[Geometric shape edit sequences]
■ ■ ■ ■ ■
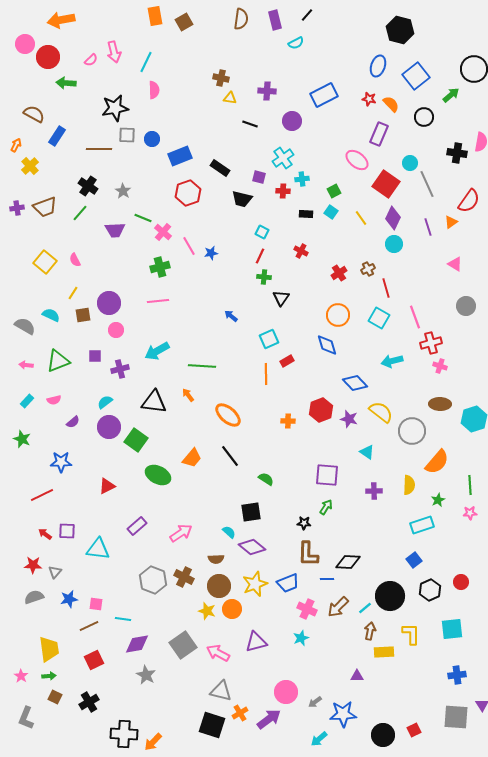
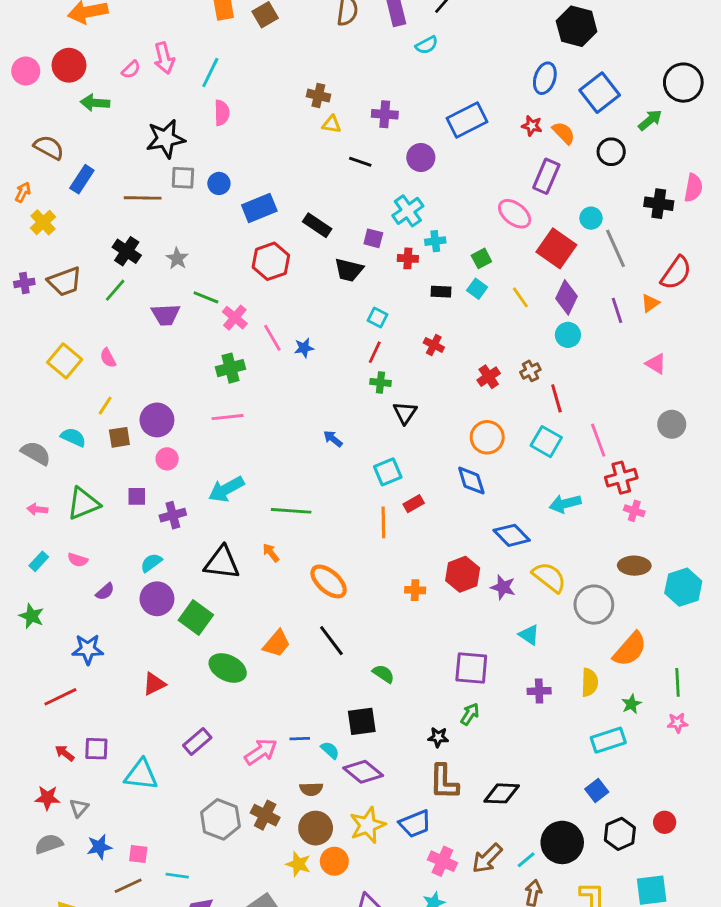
pink circle: (25, 44) -> (26, 71), moved
pink semicircle: (54, 400) -> (78, 560), turned 32
blue line: (327, 579) -> (300, 739), moved

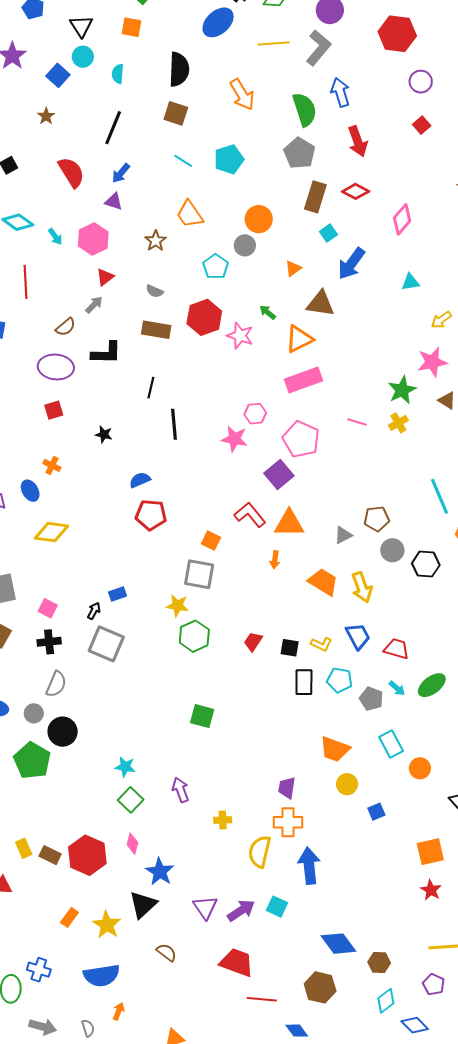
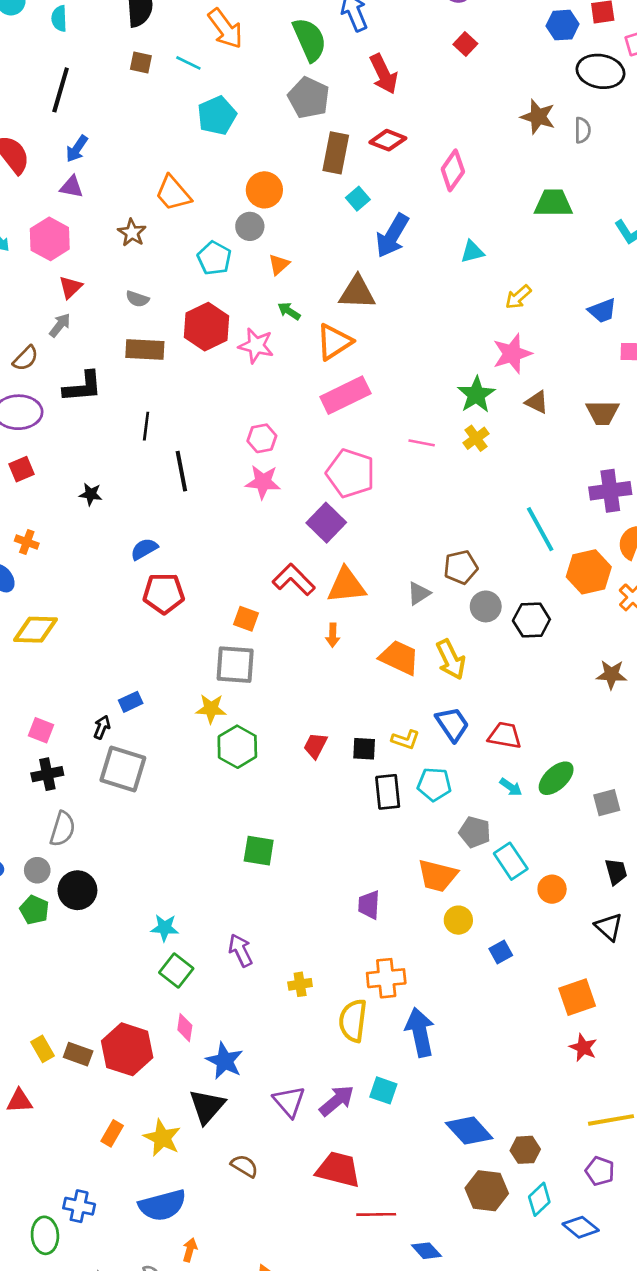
brown square: (176, 113) -> (141, 62), size x0.7
cyan line: (183, 161) -> (188, 63), moved
orange triangle: (293, 268) -> (279, 264), moved
pink hexagon: (255, 414) -> (262, 438), moved
gray pentagon: (371, 699) -> (475, 832), moved
green pentagon: (32, 761) -> (34, 910), moved, size x0.6
purple trapezoid: (287, 788) -> (369, 905), moved
brown hexagon: (320, 987) -> (487, 1191), moved

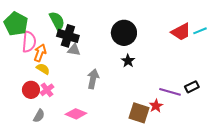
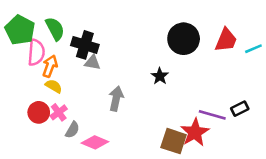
green semicircle: (57, 21) -> (55, 29), moved
cyan line: (200, 31) -> (253, 49), moved
red trapezoid: (181, 32) -> (226, 40), turned -40
black circle: (124, 33) -> (184, 39), moved
red star: (156, 106) -> (195, 132), size x1.6
gray semicircle: (39, 116) -> (72, 130), moved

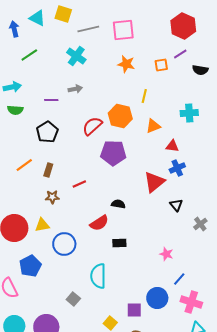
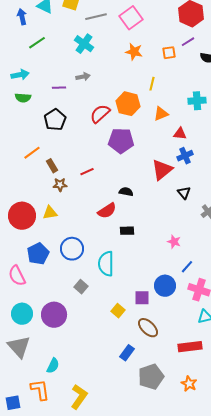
pink square: (123, 30) -> (131, 18), turned -30
brown rectangle: (48, 170) -> (52, 166), moved, turned -48
blue circle: (64, 244) -> (72, 249), moved

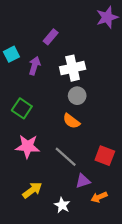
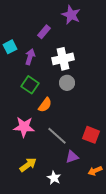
purple star: (107, 17) -> (71, 15), moved, turned -30
green square: (22, 108) -> (30, 85), moved
orange semicircle: (71, 121) -> (45, 105), moved, turned -91
orange arrow: (99, 197) -> (95, 171), moved

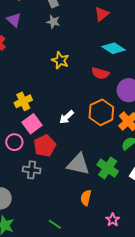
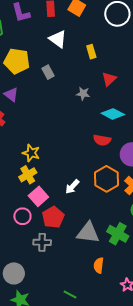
red triangle: (102, 14) -> (109, 79), moved
gray star: (53, 22) -> (83, 94), moved
yellow star: (60, 60) -> (31, 153), moved

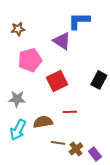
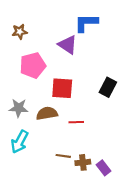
red square: (57, 81) -> (62, 88), turned 30
brown semicircle: (43, 122) -> (47, 113), moved
brown cross: (76, 149) -> (83, 162), turned 32

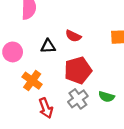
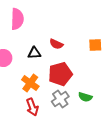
orange cross: (32, 81) -> (30, 83), moved

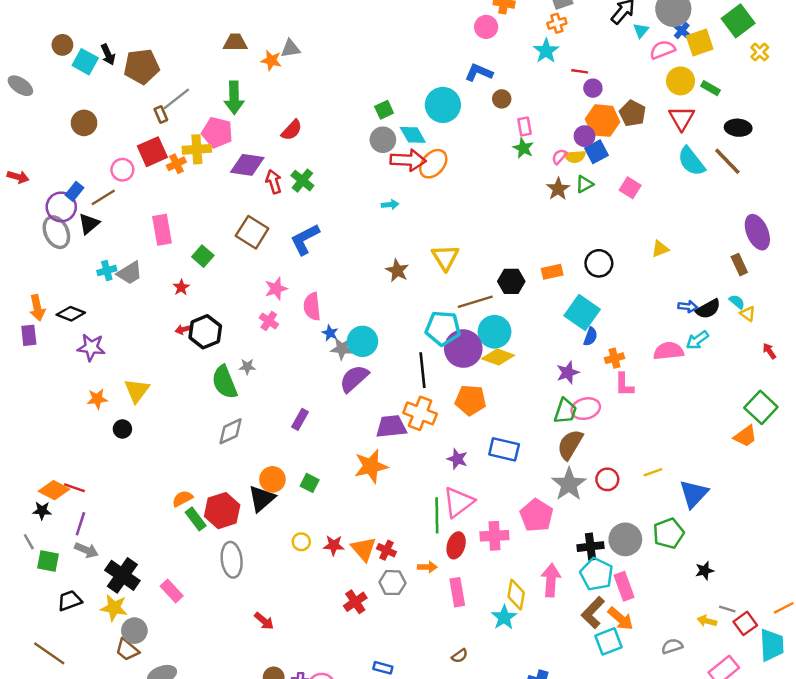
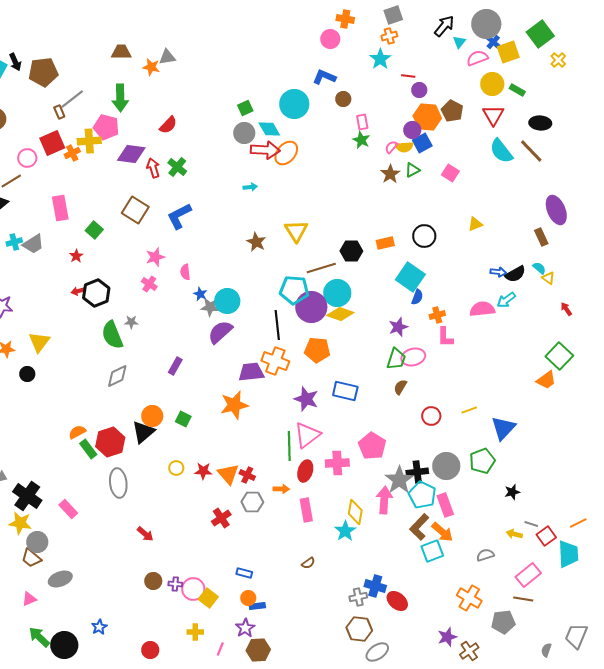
pink semicircle: (312, 307) -> (185, 272), size x0.7
brown semicircle: (570, 445) -> (400, 387), size x0.6
purple star: (457, 459) -> (306, 399), size x1.4
gray star: (569, 484) -> (399, 480), moved

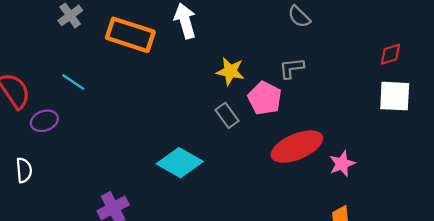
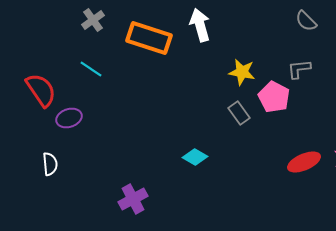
cyan line: (73, 82) -> (91, 69), moved
red ellipse: (297, 147) -> (304, 162), moved, size x0.7
cyan diamond: (180, 163) -> (195, 157), size x0.6

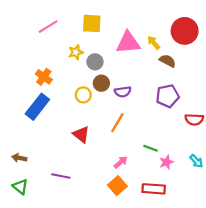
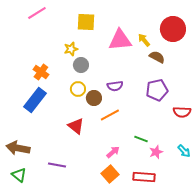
pink line: (48, 27) -> (37, 13), moved
gray circle: (95, 62) -> (81, 65), moved
brown circle: (101, 83) -> (94, 98), moved
orange line: (117, 123) -> (110, 115), turned 30
brown arrow: (19, 158) -> (18, 148), size x1.6

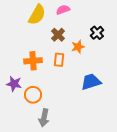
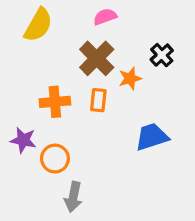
yellow semicircle: (37, 15) -> (38, 25), moved
brown cross: (58, 35) -> (97, 58), size x1.5

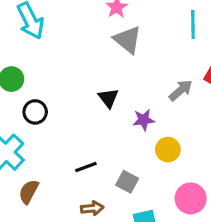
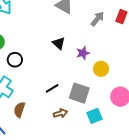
gray arrow: (181, 90) -> (97, 19), moved
gray square: (127, 182) -> (79, 93), size x1.5

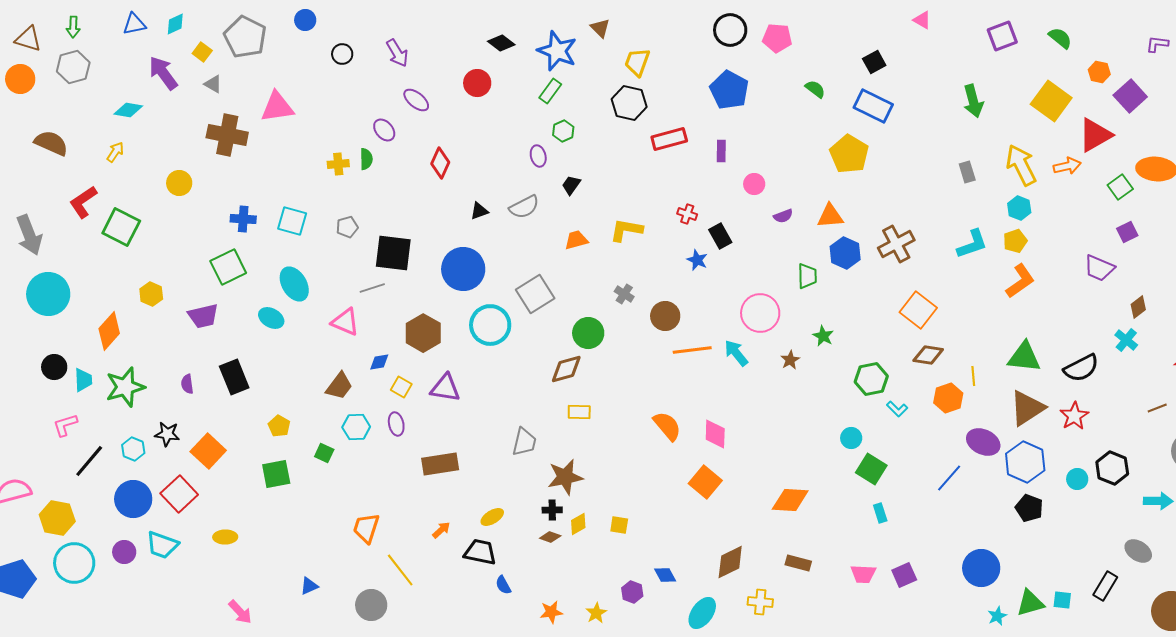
■ ■ ■ ■ ■
■ **Problem requirements**: Leaving out the pictures, print each line of the records above from the first up to and including the one that contains "gray pentagon: (371, 699)", exactly as written.

■ **Your solution**:
pink circle: (25, 44) -> (26, 71), moved
pink semicircle: (54, 400) -> (78, 560), turned 32
blue line: (327, 579) -> (300, 739), moved

brown square: (176, 113) -> (141, 62), size x0.7
cyan line: (183, 161) -> (188, 63), moved
orange triangle: (293, 268) -> (279, 264), moved
pink hexagon: (255, 414) -> (262, 438), moved
gray pentagon: (371, 699) -> (475, 832), moved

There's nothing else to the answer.